begin DATA

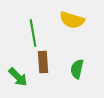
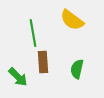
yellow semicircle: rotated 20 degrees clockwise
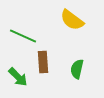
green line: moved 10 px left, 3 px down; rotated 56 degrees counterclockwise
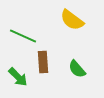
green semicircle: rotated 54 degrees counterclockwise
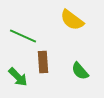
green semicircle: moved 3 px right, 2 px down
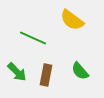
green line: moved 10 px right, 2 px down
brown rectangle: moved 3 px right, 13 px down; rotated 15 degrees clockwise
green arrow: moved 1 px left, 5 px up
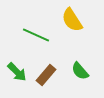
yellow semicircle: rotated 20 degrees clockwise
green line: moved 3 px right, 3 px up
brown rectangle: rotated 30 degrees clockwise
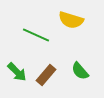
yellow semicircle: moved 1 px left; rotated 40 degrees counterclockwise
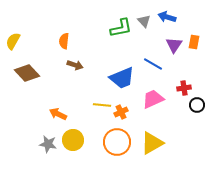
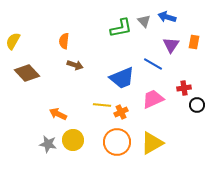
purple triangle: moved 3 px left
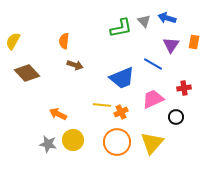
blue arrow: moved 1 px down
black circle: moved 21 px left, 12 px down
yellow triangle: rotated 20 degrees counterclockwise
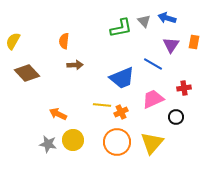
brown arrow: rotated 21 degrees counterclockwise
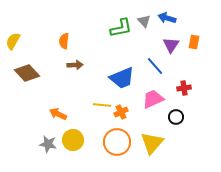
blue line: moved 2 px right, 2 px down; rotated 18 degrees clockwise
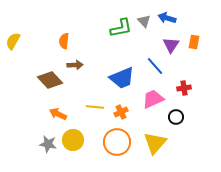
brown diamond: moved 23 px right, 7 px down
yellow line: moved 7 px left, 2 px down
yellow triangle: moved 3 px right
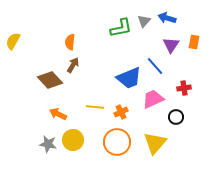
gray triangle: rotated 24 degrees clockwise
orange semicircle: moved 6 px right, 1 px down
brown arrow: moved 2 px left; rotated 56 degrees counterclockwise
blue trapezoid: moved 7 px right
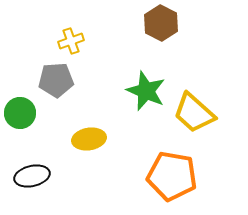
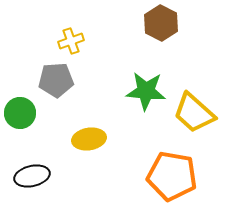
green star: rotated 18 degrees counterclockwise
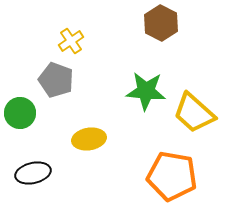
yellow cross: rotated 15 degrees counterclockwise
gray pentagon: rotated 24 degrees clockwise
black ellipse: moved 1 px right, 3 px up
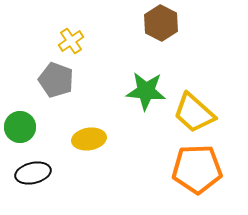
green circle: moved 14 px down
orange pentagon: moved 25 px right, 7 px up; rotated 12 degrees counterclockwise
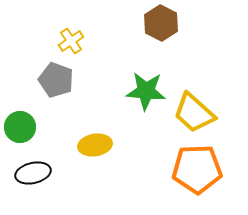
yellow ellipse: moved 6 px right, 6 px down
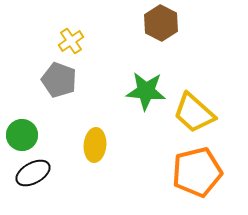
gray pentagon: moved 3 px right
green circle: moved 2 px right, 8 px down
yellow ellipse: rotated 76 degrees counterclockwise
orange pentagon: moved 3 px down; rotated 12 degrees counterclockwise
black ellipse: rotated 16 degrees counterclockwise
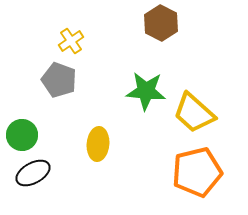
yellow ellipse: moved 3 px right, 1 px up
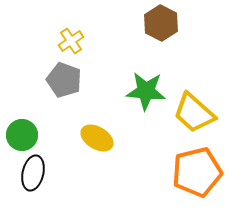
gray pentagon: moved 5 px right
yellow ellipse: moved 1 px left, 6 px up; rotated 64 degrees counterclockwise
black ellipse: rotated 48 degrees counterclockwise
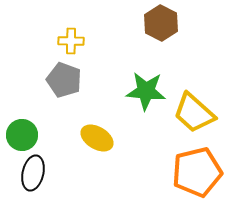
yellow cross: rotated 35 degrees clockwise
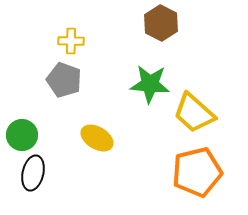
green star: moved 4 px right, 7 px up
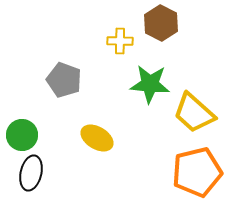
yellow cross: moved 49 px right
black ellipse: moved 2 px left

end DATA

WHAT THIS TASK INVOLVES: Repeat word for word the lines from the start of the records through the line that reads "brown rectangle: rotated 30 degrees clockwise", leaving out the pictures.

SOLUTION TO THIS TASK:
yellow semicircle: rotated 20 degrees clockwise
green line: moved 10 px left, 3 px down; rotated 56 degrees counterclockwise
green semicircle: rotated 54 degrees counterclockwise
green semicircle: moved 3 px right, 2 px down
green line: moved 10 px right, 2 px down
brown rectangle: moved 3 px right, 13 px down; rotated 15 degrees clockwise
green arrow: moved 1 px left, 5 px up
yellow semicircle: rotated 20 degrees clockwise
green line: moved 3 px right, 3 px up
brown rectangle: rotated 30 degrees clockwise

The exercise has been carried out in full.